(Stored items from a collection)
···

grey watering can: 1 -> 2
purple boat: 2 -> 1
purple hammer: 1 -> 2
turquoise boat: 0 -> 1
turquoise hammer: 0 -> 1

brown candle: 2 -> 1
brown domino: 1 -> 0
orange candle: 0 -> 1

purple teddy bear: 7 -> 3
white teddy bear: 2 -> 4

···

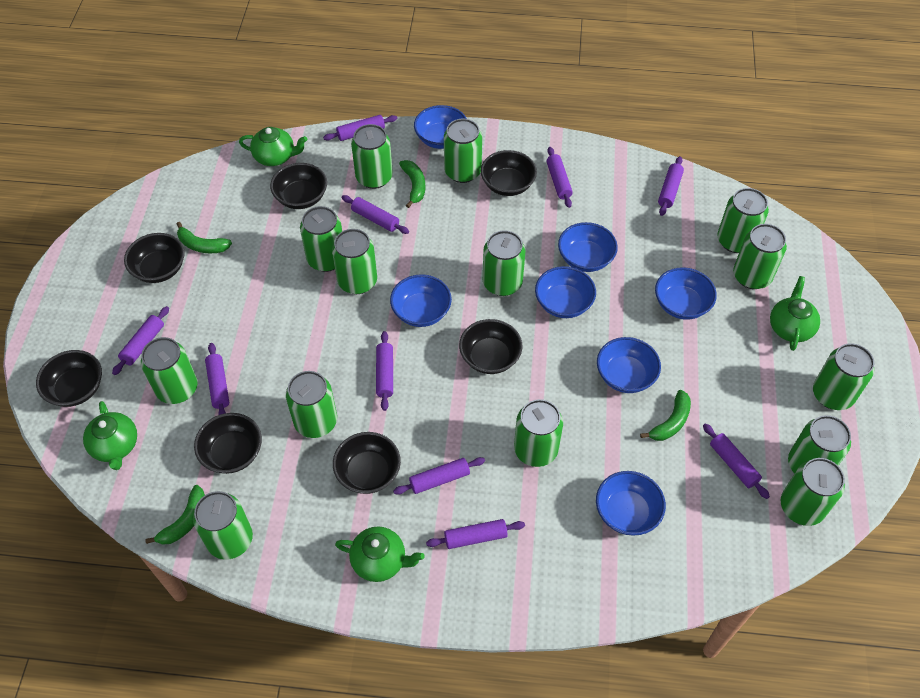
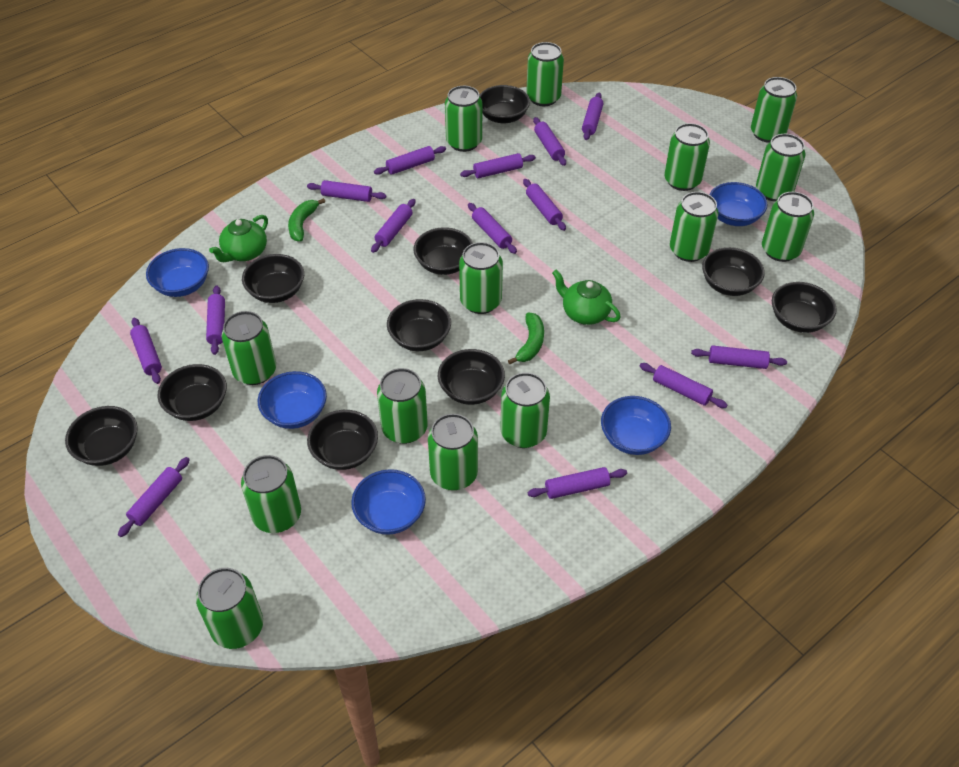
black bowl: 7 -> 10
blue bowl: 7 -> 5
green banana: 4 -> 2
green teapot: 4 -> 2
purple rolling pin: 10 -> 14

···

**WHAT TO DO:** Filter the lines above, keeping each one that contains the string "purple".

**ANSWER SECTION:**
purple boat: 2 -> 1
purple hammer: 1 -> 2
purple teddy bear: 7 -> 3
purple rolling pin: 10 -> 14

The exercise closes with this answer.